Exercise — Extract from the entries below, exactly as given, only the lines from the line containing "(450, 319) = (628, 397): brown" to the line containing "(708, 220) = (491, 191): red", both lines included.

Extracted data —
^^^^

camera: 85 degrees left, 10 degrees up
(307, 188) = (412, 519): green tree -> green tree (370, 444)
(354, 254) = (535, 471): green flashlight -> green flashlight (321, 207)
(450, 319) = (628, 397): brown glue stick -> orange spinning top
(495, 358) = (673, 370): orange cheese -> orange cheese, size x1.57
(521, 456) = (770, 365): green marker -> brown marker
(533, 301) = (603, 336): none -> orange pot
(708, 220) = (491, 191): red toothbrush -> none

^^^^

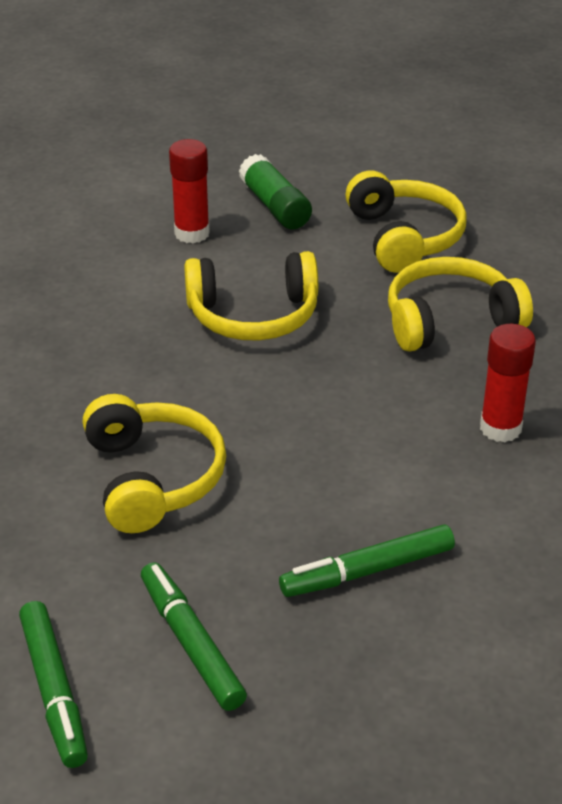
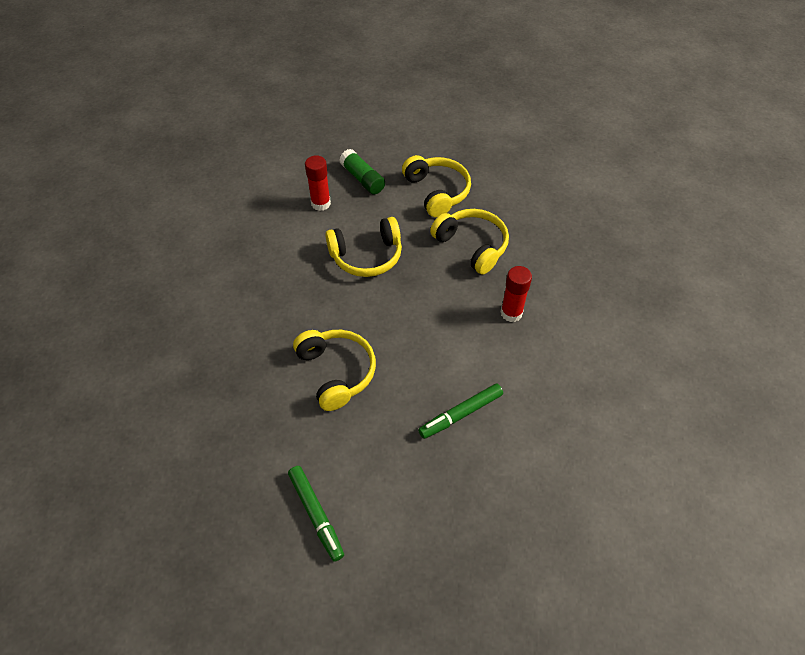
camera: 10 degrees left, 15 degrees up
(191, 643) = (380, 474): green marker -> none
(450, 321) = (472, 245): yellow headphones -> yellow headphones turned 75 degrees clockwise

^^^^

Problem solution —
(450, 319) = (628, 397): brown glue stick -> orange spinning top
(495, 358) = (673, 370): orange cheese -> orange cheese, size x1.57
(521, 456) = (770, 365): green marker -> brown marker
(533, 301) = (603, 336): none -> orange pot
(708, 220) = (491, 191): red toothbrush -> none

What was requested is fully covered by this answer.